(DATASET ENTRIES Opens)

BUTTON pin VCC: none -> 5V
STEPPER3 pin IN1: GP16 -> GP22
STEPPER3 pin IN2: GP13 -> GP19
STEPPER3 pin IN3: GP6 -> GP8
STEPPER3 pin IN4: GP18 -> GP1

(DATASET ENTRIES Closes)

Going from the line that contains "STEPPER3 pin IN2: GP13 -> GP19" to the last line of the records, reproduce every line as written.

• **EXERCISE ANSWER**
STEPPER3 pin IN2: GP13 -> GP19
STEPPER3 pin IN3: GP6 -> GP8
STEPPER3 pin IN4: GP18 -> GP1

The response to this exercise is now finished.